%%

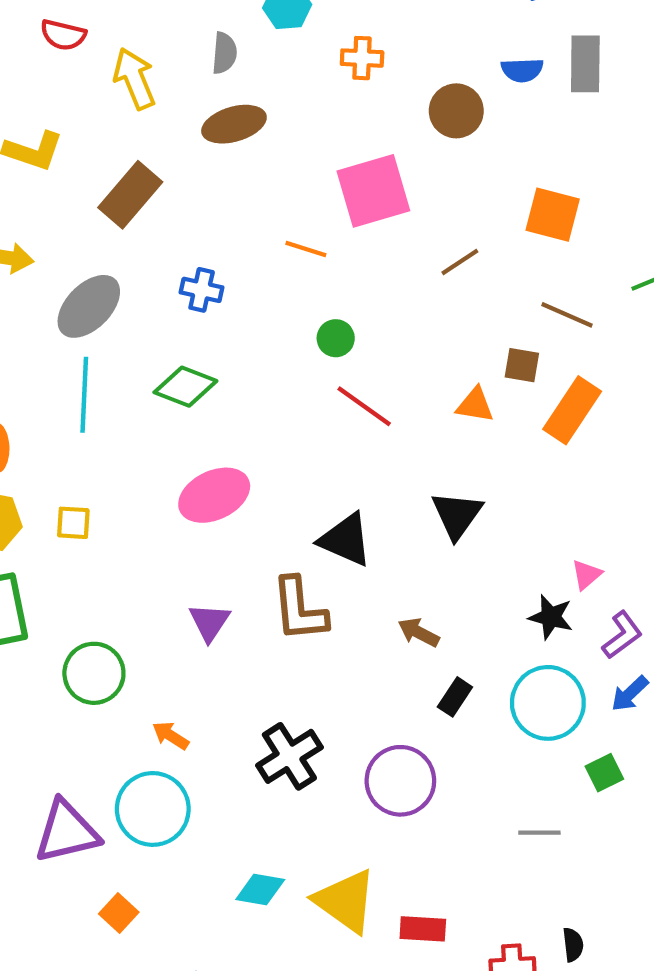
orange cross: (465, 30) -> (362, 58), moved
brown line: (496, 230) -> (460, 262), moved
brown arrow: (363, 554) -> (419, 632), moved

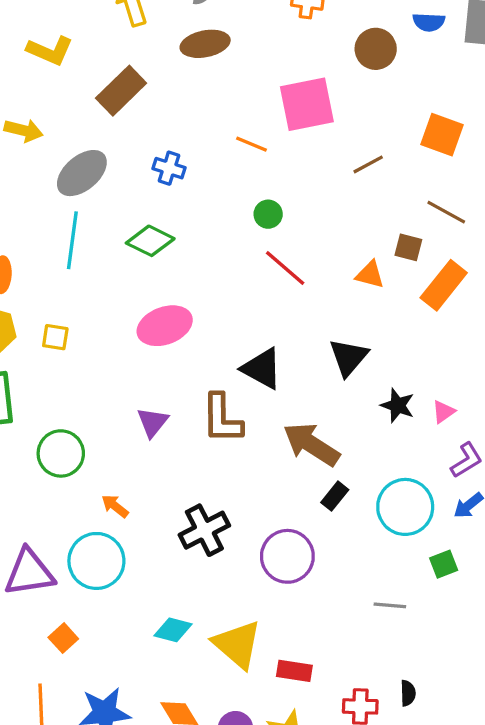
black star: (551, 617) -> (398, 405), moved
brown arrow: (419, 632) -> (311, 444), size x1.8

%%
%%

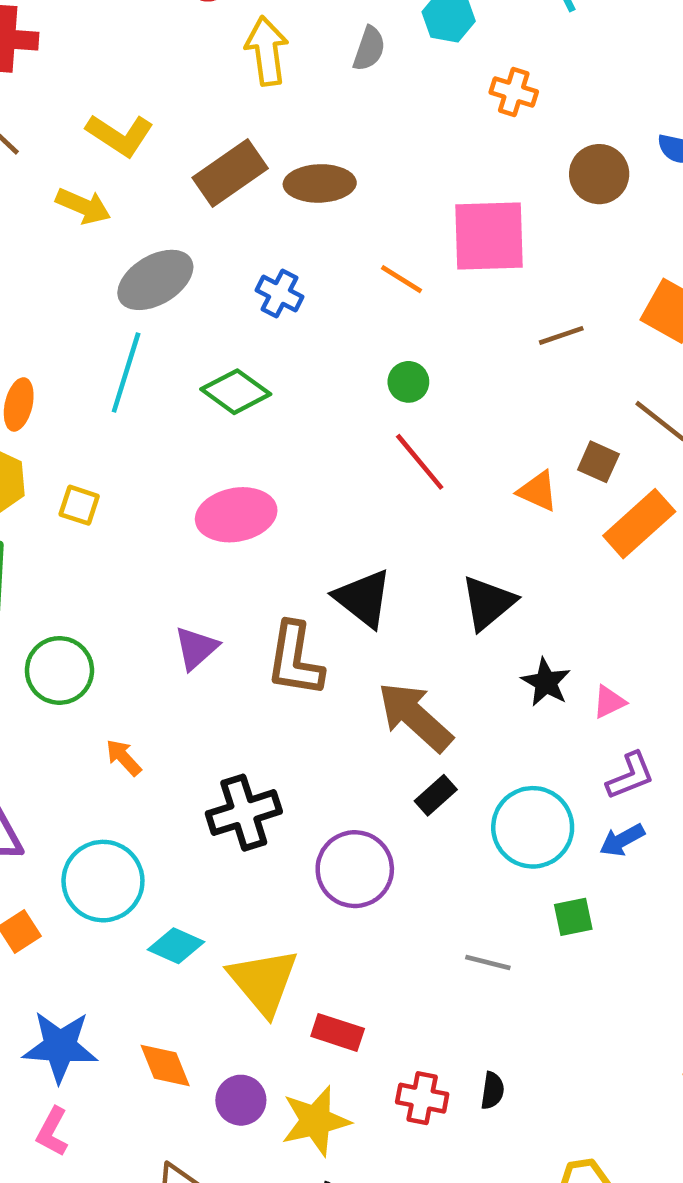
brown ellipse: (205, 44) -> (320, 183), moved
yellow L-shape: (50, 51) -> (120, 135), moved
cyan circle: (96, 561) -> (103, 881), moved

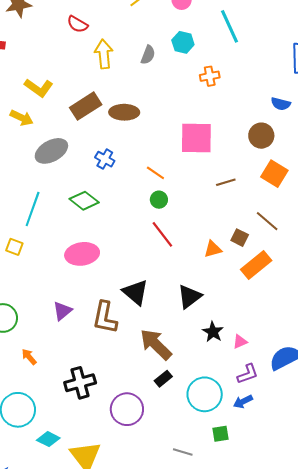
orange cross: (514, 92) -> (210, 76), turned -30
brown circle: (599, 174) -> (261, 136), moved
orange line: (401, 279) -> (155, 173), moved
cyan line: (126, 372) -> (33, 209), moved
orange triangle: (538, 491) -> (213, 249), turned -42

%%

Requirement:
Above is the material; set down exactly its lines from the one containing "orange cross: (465, 30) -> (362, 58), moved" down to the one containing "brown arrow: (419, 632)", both included, leaving out any pictures.

Reply:
orange cross: (465, 30) -> (362, 58), moved
brown line: (496, 230) -> (460, 262), moved
brown arrow: (363, 554) -> (419, 632), moved

black star: (551, 617) -> (398, 405), moved
brown arrow: (419, 632) -> (311, 444), size x1.8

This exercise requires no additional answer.